Object tracking records:

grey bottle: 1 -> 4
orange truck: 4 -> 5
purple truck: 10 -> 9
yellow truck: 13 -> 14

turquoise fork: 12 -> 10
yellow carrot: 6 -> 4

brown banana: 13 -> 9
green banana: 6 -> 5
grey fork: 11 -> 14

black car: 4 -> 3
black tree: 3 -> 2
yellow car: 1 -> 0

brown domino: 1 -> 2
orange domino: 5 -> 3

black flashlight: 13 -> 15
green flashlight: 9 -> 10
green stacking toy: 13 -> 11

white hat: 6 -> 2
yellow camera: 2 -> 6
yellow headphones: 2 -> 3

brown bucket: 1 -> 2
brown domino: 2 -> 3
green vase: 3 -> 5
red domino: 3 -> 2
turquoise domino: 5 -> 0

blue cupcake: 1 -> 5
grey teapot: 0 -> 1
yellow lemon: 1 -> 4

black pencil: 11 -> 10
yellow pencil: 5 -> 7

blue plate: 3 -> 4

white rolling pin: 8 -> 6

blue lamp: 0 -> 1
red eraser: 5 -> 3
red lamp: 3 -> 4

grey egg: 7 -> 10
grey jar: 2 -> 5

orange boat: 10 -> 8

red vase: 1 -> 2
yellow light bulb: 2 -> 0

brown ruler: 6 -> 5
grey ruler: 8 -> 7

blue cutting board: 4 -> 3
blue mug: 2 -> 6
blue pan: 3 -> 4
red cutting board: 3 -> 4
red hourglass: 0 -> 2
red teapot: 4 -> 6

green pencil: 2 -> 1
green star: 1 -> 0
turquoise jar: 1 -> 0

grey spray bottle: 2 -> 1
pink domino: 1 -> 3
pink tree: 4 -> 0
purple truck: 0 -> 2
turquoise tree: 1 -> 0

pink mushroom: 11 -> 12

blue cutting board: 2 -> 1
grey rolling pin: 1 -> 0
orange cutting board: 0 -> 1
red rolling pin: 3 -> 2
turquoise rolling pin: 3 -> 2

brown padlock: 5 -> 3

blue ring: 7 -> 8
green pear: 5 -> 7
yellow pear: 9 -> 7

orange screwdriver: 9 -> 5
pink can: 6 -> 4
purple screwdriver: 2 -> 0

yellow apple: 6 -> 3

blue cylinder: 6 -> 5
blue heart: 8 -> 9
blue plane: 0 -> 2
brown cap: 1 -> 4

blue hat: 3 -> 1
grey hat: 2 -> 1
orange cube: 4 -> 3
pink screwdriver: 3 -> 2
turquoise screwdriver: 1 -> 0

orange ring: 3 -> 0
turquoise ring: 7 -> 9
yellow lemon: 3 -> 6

» What is required: Report each line of the data that includes the string "flashlight".

» Written response:
black flashlight: 13 -> 15
green flashlight: 9 -> 10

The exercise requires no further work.